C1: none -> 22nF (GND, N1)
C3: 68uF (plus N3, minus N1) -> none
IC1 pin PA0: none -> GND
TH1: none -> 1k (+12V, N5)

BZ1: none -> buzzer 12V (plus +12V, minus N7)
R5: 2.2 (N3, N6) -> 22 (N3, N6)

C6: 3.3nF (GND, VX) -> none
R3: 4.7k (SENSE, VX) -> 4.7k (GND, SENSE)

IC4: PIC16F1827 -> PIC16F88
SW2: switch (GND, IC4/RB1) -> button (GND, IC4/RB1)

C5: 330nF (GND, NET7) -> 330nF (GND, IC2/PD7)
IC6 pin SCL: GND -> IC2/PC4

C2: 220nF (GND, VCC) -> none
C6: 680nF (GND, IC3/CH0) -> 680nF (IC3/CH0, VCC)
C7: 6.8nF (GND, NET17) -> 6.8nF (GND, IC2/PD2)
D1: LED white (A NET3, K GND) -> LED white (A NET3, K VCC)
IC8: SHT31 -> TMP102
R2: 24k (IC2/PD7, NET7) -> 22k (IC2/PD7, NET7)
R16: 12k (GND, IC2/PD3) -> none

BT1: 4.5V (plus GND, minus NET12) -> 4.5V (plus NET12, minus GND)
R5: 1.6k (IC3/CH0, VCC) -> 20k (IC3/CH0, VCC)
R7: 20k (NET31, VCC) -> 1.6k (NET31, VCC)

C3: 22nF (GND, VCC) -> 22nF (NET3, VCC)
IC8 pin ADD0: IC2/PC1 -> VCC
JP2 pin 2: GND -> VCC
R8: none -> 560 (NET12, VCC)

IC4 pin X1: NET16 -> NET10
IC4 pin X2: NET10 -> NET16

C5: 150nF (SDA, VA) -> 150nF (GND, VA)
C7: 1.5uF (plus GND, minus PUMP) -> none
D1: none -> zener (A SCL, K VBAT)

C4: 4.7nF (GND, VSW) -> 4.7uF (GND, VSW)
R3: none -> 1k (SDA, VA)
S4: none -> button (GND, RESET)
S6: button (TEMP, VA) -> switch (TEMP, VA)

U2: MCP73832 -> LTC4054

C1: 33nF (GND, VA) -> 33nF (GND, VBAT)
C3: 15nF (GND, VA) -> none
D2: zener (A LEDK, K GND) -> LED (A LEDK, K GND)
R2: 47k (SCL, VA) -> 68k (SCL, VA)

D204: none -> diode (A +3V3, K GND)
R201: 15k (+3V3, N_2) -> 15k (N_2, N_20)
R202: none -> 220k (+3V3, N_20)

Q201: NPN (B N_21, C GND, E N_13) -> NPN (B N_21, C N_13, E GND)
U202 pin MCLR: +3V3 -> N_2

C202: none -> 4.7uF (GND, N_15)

────────

WORK TO COMPLETE:
Out of the records above, pull the lines that include the word "VBAT".

WRITTEN ANSWER:
D1: none -> zener (A SCL, K VBAT)
C1: 33nF (GND, VA) -> 33nF (GND, VBAT)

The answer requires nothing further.